## TRY IT
Copy each line below exactly and leave the pictures out.

## TASK MATERIAL
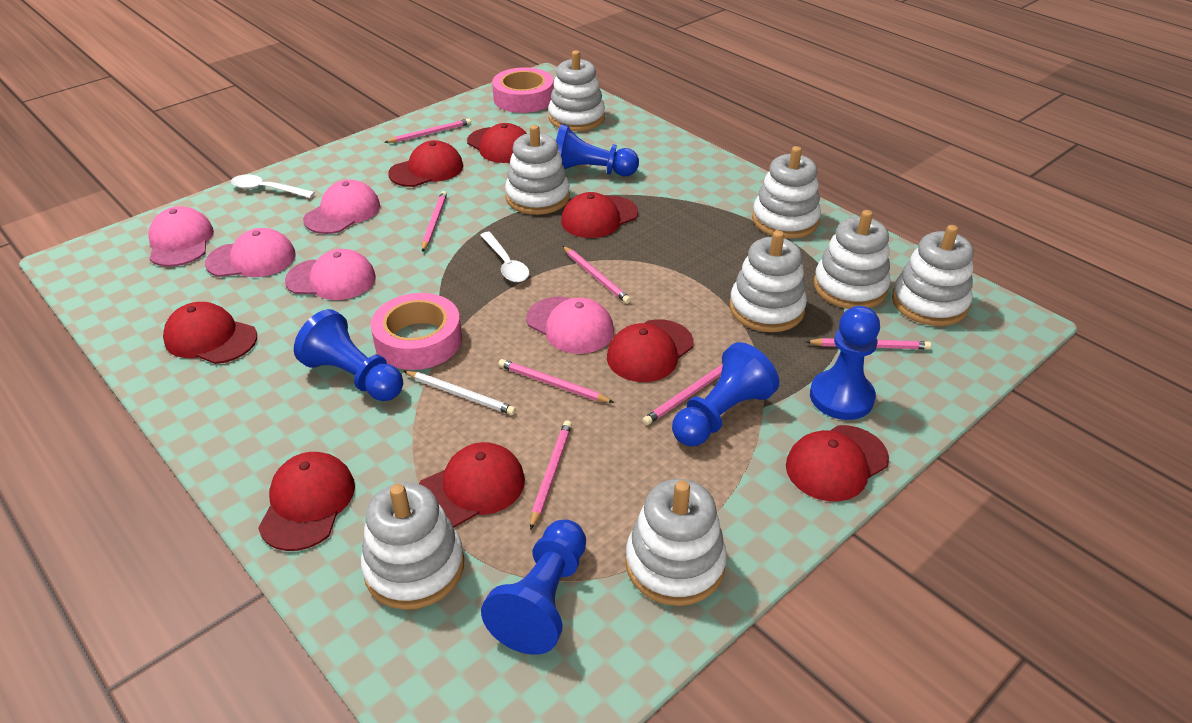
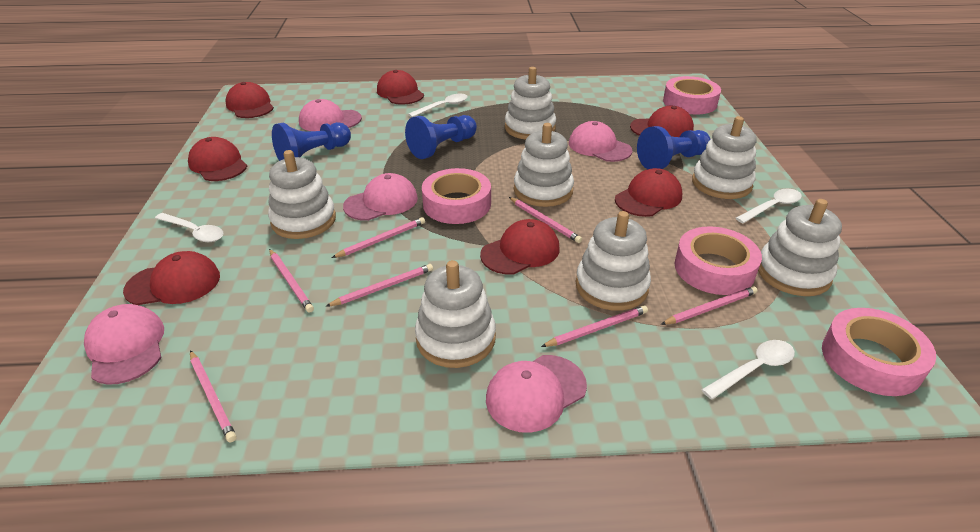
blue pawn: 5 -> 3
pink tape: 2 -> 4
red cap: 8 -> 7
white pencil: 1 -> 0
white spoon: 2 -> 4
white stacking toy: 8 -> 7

## TASK OUTPUT
blue pawn: 5 -> 3
pink tape: 2 -> 4
red cap: 8 -> 7
white pencil: 1 -> 0
white spoon: 2 -> 4
white stacking toy: 8 -> 7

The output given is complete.